■ **Given information**:
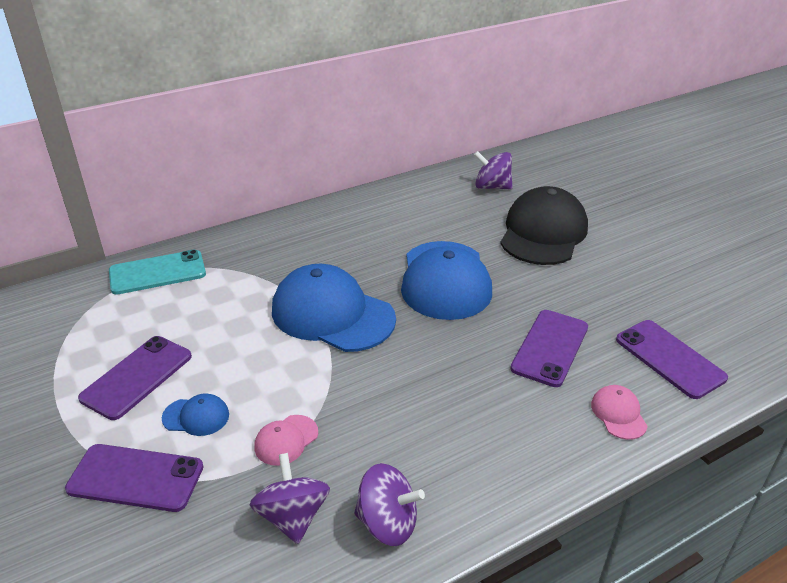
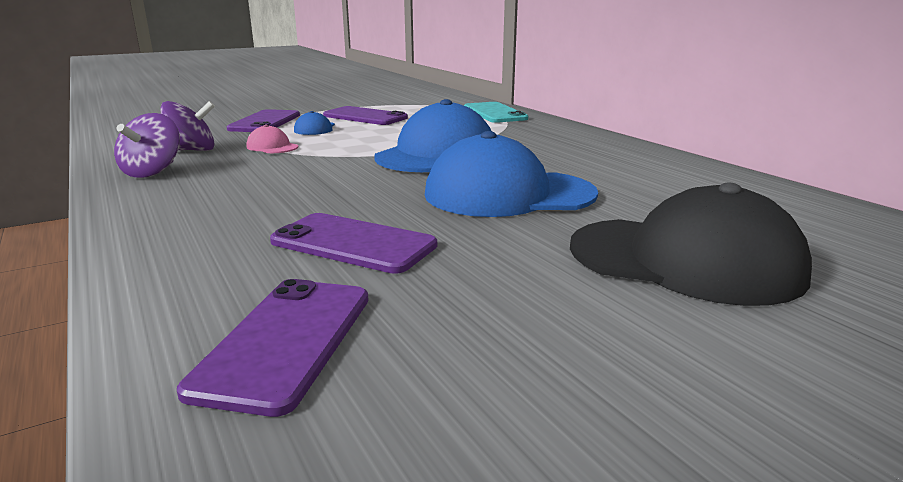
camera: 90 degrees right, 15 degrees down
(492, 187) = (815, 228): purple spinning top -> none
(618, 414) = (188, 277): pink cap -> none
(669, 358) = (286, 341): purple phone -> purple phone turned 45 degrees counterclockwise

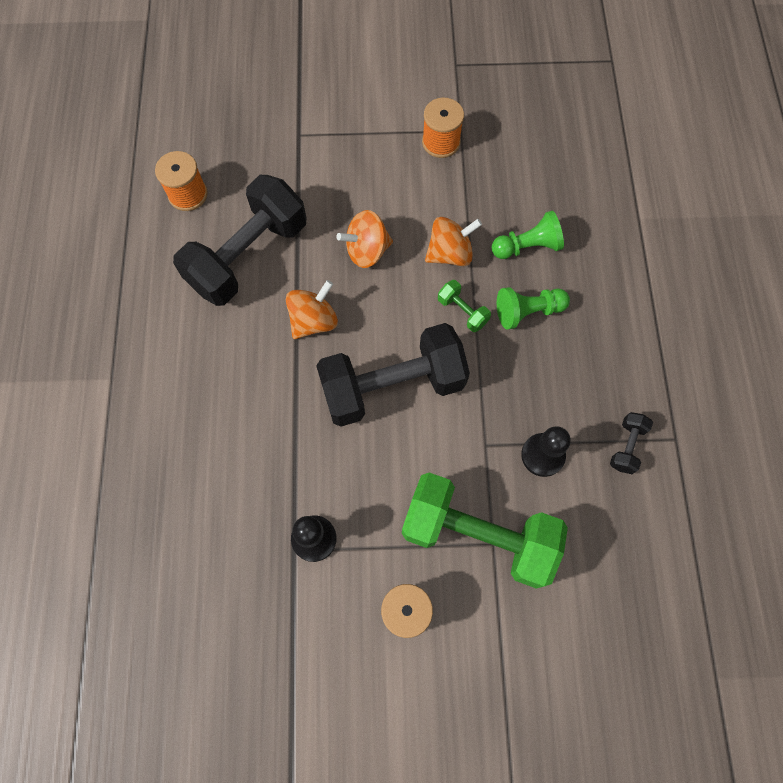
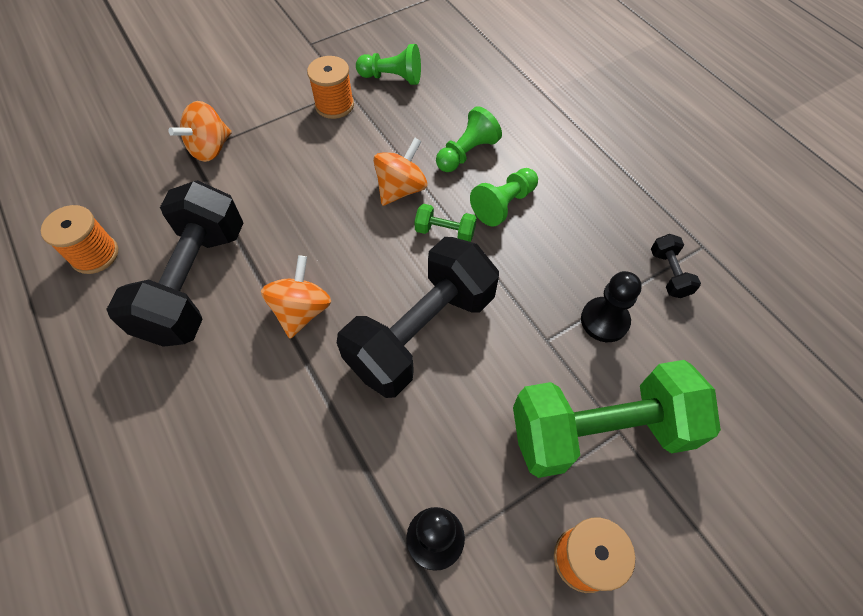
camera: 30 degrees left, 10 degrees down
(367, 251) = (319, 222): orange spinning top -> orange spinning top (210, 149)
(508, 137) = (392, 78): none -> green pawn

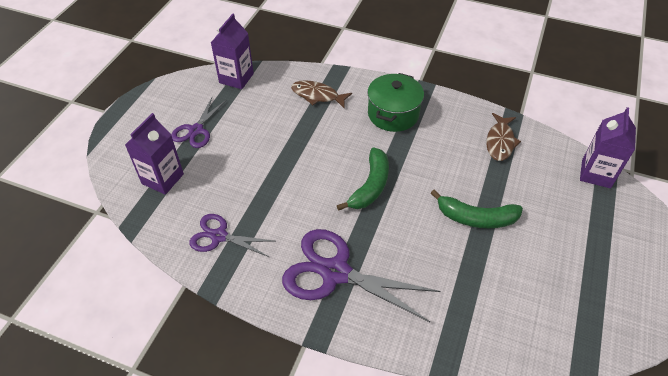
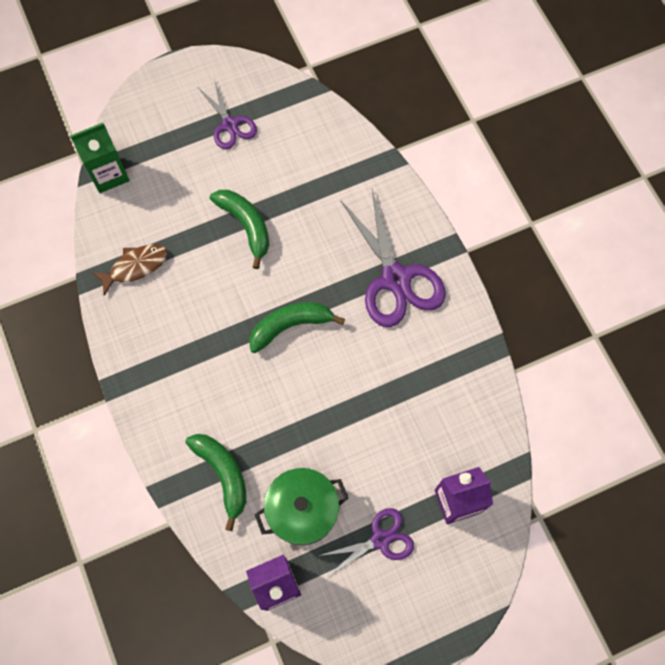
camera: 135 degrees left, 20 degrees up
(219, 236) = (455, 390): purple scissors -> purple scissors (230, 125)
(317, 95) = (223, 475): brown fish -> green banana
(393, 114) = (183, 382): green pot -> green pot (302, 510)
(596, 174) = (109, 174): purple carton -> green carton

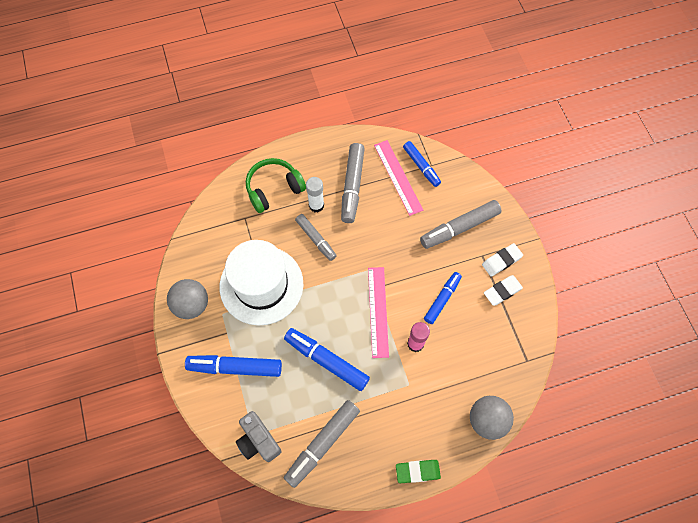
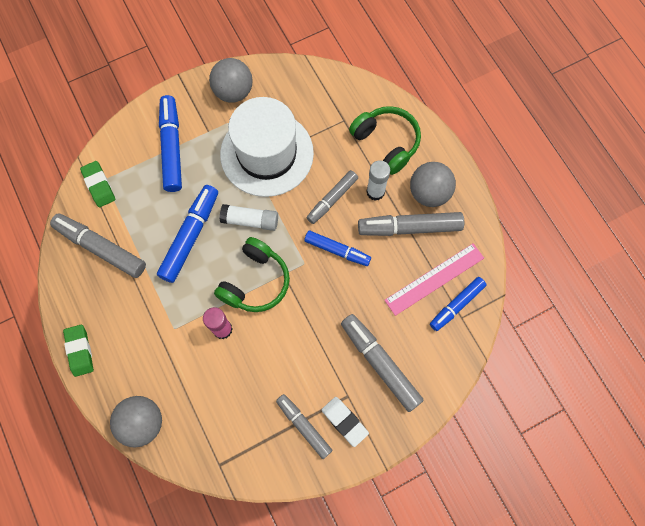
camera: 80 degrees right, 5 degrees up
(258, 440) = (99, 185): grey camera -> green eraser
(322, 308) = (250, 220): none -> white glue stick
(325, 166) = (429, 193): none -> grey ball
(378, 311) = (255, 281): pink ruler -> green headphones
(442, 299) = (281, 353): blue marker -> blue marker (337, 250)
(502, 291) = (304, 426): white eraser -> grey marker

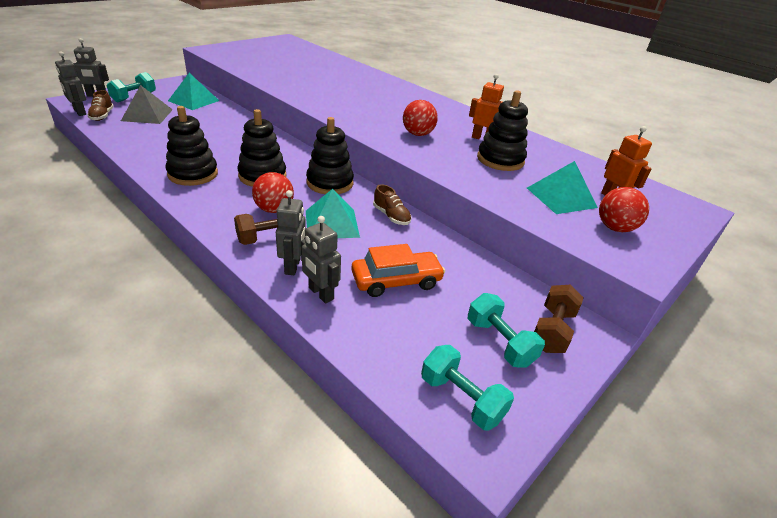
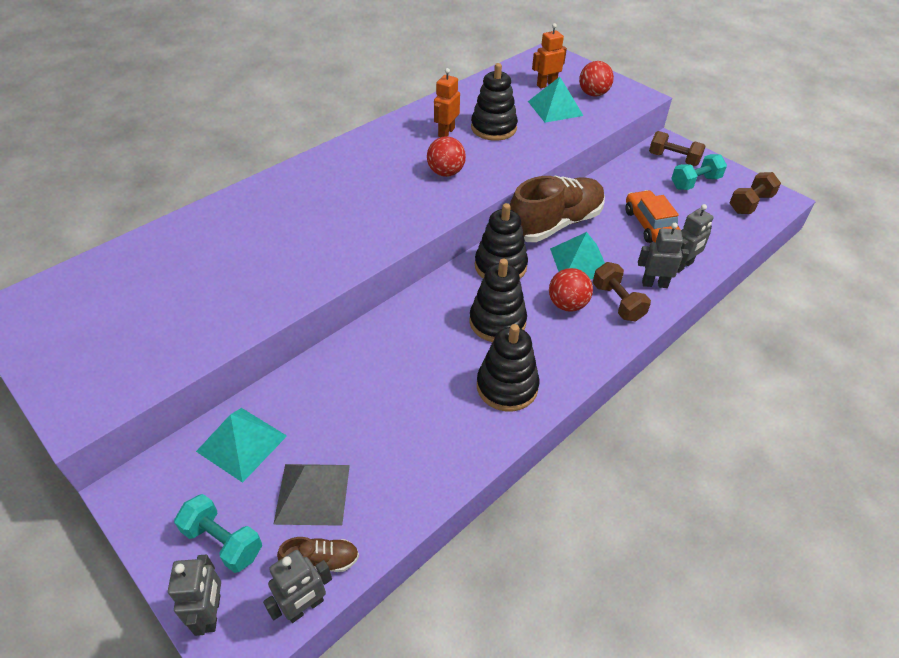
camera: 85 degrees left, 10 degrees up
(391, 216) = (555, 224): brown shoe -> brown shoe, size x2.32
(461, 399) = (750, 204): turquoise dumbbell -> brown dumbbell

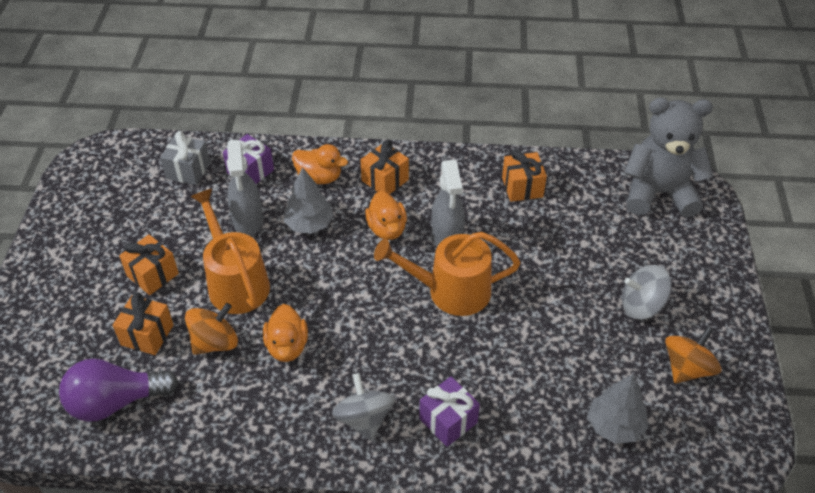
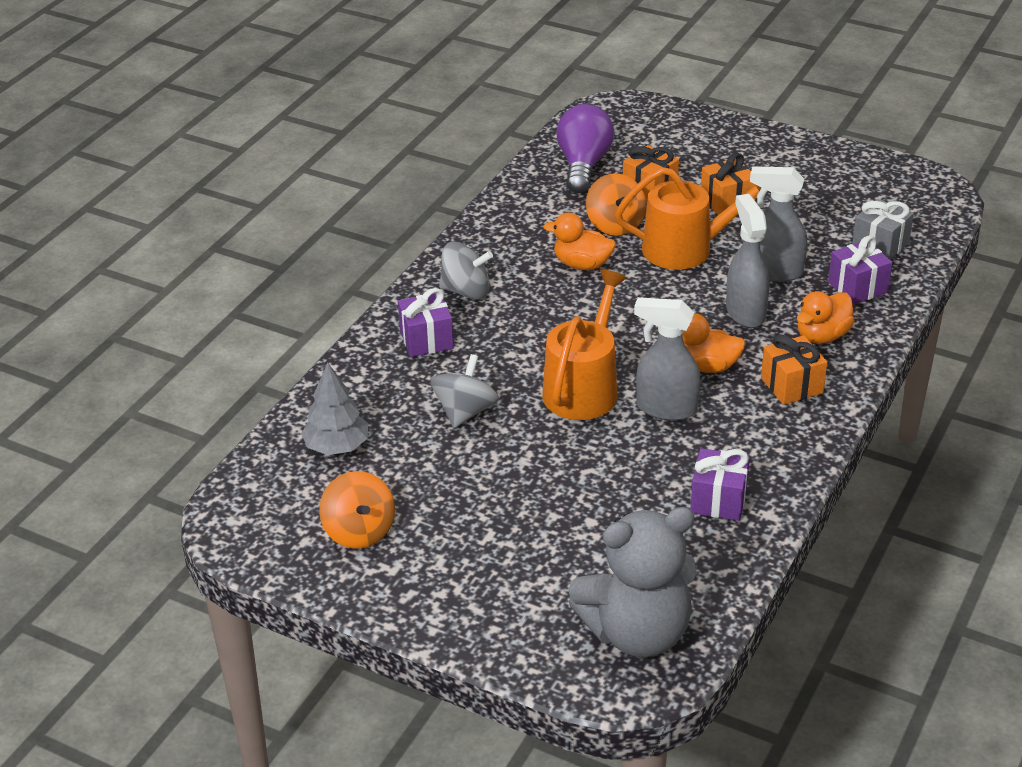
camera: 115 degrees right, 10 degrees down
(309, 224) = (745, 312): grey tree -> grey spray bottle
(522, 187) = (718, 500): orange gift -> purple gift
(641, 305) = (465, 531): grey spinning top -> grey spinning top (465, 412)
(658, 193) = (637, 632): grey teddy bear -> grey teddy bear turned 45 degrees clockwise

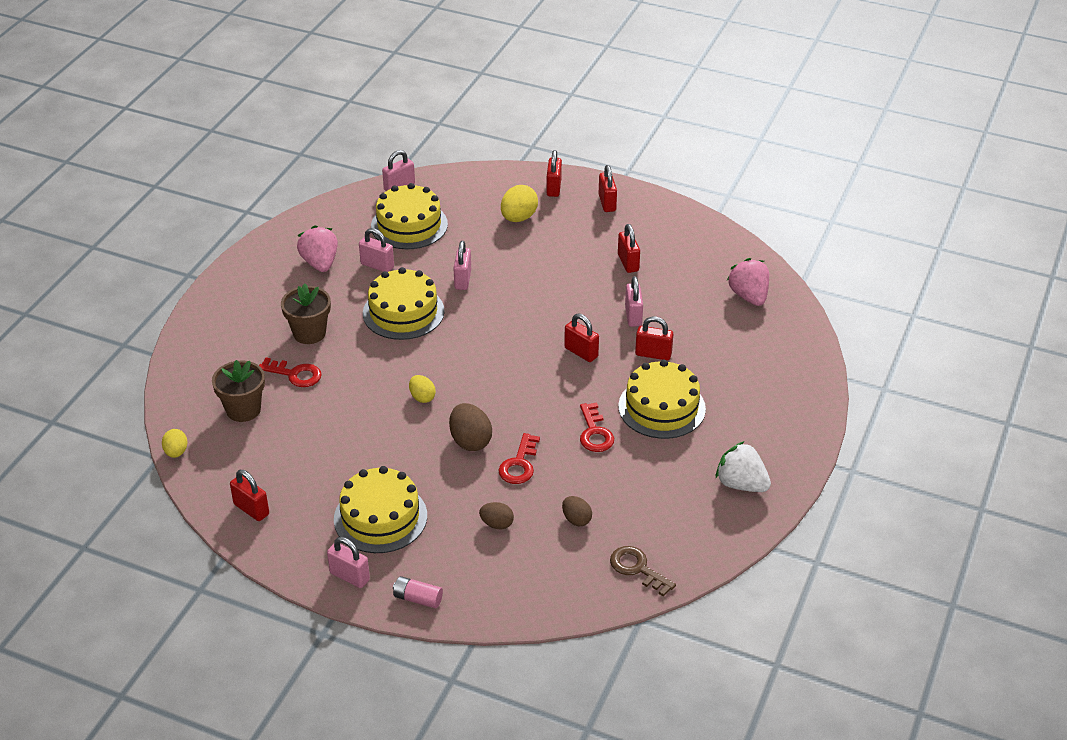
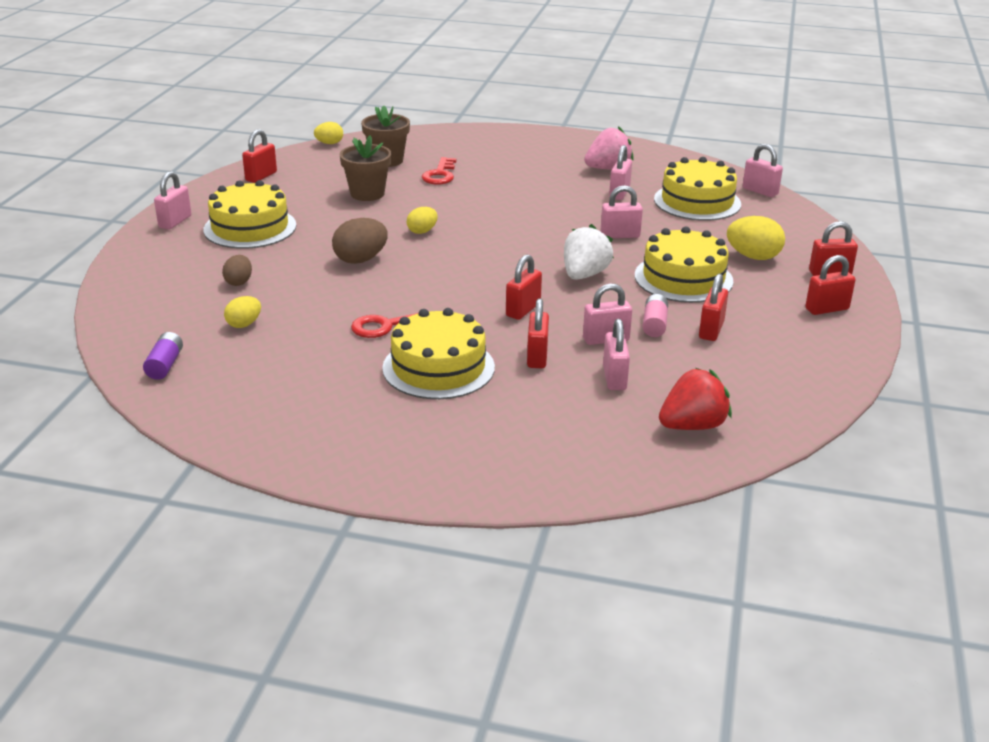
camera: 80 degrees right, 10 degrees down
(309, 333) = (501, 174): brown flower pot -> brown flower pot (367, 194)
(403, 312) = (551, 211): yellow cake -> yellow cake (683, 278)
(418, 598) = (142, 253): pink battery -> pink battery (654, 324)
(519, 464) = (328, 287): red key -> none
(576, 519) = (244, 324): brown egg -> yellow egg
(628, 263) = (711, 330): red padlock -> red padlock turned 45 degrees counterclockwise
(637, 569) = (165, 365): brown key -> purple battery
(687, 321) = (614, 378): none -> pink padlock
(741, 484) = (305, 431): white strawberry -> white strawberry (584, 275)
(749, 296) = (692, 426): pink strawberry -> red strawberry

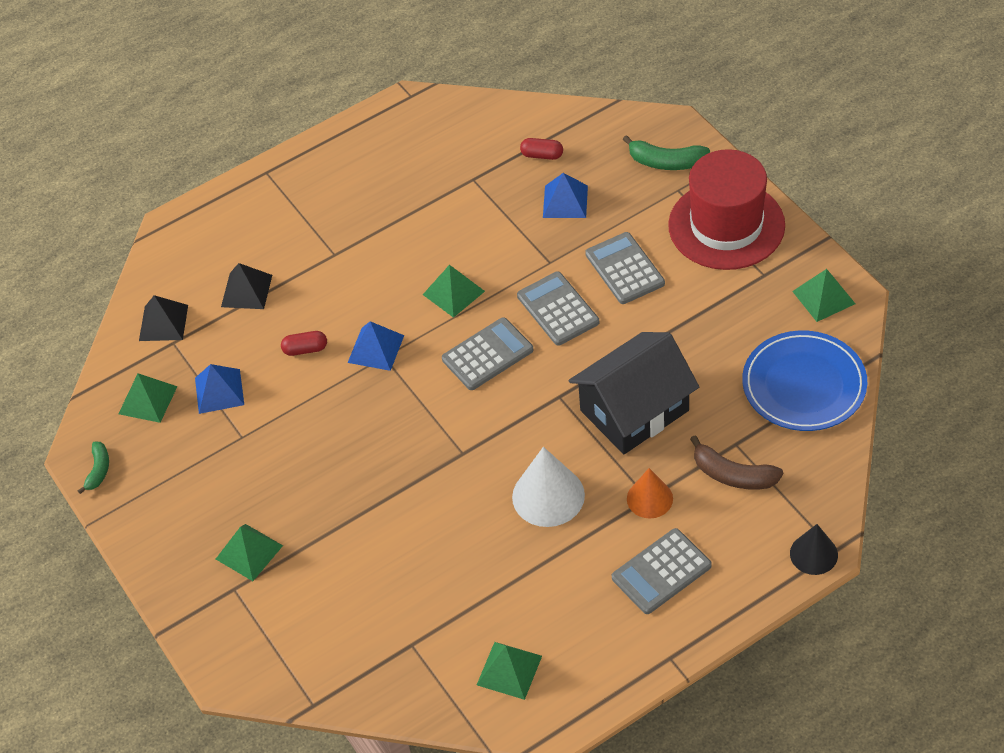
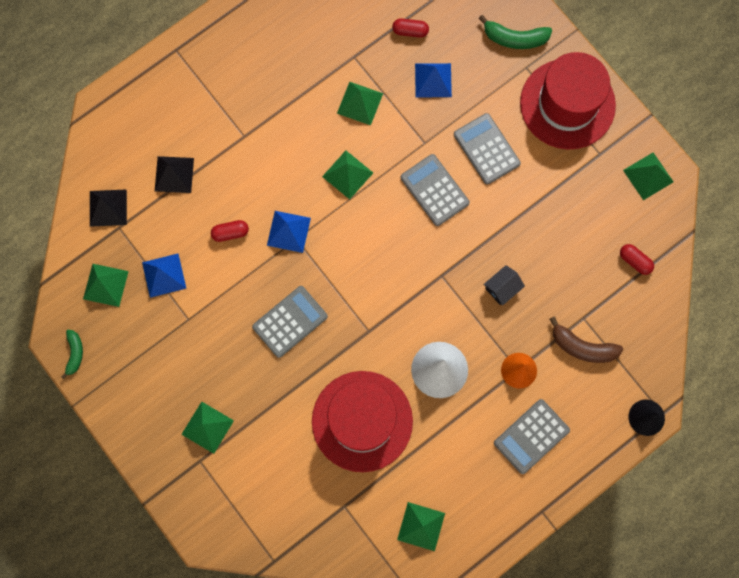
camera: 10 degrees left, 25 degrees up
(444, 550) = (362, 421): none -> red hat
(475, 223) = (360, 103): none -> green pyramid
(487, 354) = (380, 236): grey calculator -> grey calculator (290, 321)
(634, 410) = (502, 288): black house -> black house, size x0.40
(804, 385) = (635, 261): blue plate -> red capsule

■ **Task to carry out**:
Write out the entries above verbatim, without pictures.

■ **Exercise response**:
camera: 90 degrees right, 15 degrees down
(492, 187) = (815, 228): purple spinning top -> none
(618, 414) = (188, 277): pink cap -> none
(669, 358) = (286, 341): purple phone -> purple phone turned 45 degrees counterclockwise

camera: 30 degrees left, 10 degrees down
(367, 251) = (319, 222): orange spinning top -> orange spinning top (210, 149)
(508, 137) = (392, 78): none -> green pawn

camera: 135 degrees left, 20 degrees up
(219, 236) = (455, 390): purple scissors -> purple scissors (230, 125)
(317, 95) = (223, 475): brown fish -> green banana
(393, 114) = (183, 382): green pot -> green pot (302, 510)
(596, 174) = (109, 174): purple carton -> green carton

camera: 80 degrees right, 5 degrees up
(258, 440) = (99, 185): grey camera -> green eraser
(322, 308) = (250, 220): none -> white glue stick
(325, 166) = (429, 193): none -> grey ball
(378, 311) = (255, 281): pink ruler -> green headphones
(442, 299) = (281, 353): blue marker -> blue marker (337, 250)
(502, 291) = (304, 426): white eraser -> grey marker

camera: 85 degrees left, 10 degrees up
(391, 216) = (555, 224): brown shoe -> brown shoe, size x2.32
(461, 399) = (750, 204): turquoise dumbbell -> brown dumbbell

camera: 115 degrees right, 10 degrees down
(309, 224) = (745, 312): grey tree -> grey spray bottle
(522, 187) = (718, 500): orange gift -> purple gift
(641, 305) = (465, 531): grey spinning top -> grey spinning top (465, 412)
(658, 193) = (637, 632): grey teddy bear -> grey teddy bear turned 45 degrees clockwise

camera: 80 degrees right, 10 degrees down
(309, 333) = (501, 174): brown flower pot -> brown flower pot (367, 194)
(403, 312) = (551, 211): yellow cake -> yellow cake (683, 278)
(418, 598) = (142, 253): pink battery -> pink battery (654, 324)
(519, 464) = (328, 287): red key -> none
(576, 519) = (244, 324): brown egg -> yellow egg
(628, 263) = (711, 330): red padlock -> red padlock turned 45 degrees counterclockwise
(637, 569) = (165, 365): brown key -> purple battery
(687, 321) = (614, 378): none -> pink padlock
(741, 484) = (305, 431): white strawberry -> white strawberry (584, 275)
(749, 296) = (692, 426): pink strawberry -> red strawberry

camera: 10 degrees left, 25 degrees up
(444, 550) = (362, 421): none -> red hat
(475, 223) = (360, 103): none -> green pyramid
(487, 354) = (380, 236): grey calculator -> grey calculator (290, 321)
(634, 410) = (502, 288): black house -> black house, size x0.40
(804, 385) = (635, 261): blue plate -> red capsule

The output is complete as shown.